** ASSIGNMENT **
From the records below, state how many lines include the word "shifted", giving only that number.

** RAW DATA **
* * * * *
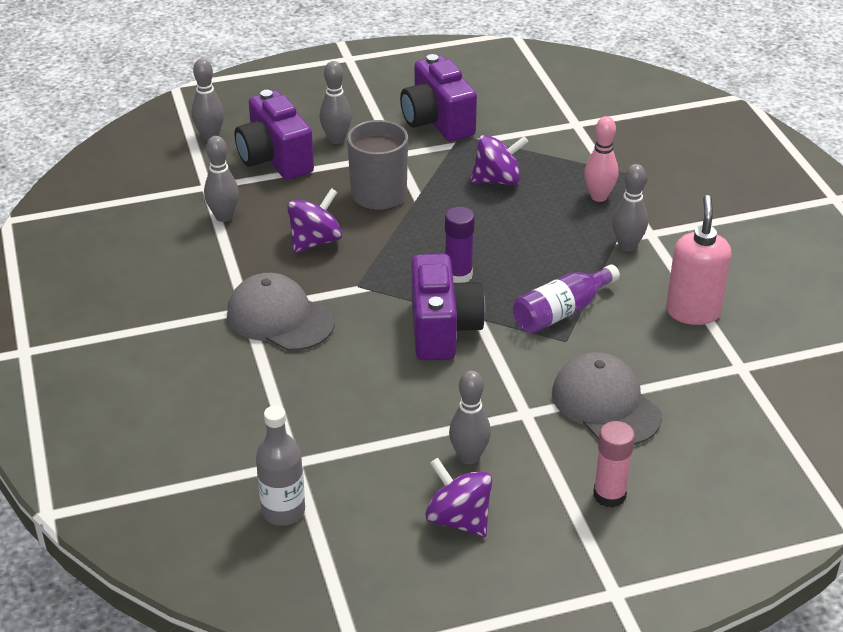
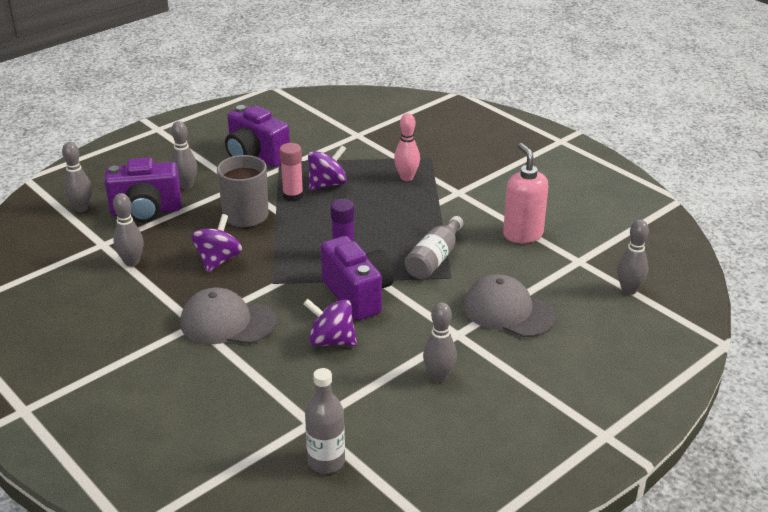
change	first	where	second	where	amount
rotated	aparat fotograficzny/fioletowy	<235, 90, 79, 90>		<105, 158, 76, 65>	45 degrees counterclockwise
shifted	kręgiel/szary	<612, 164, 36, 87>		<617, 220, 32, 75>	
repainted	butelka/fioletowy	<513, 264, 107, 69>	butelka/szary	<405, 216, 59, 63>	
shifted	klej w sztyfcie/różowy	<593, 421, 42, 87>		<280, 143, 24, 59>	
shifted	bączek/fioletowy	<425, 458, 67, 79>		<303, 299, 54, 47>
* * * * *
** COMPLETED EXERCISE **
3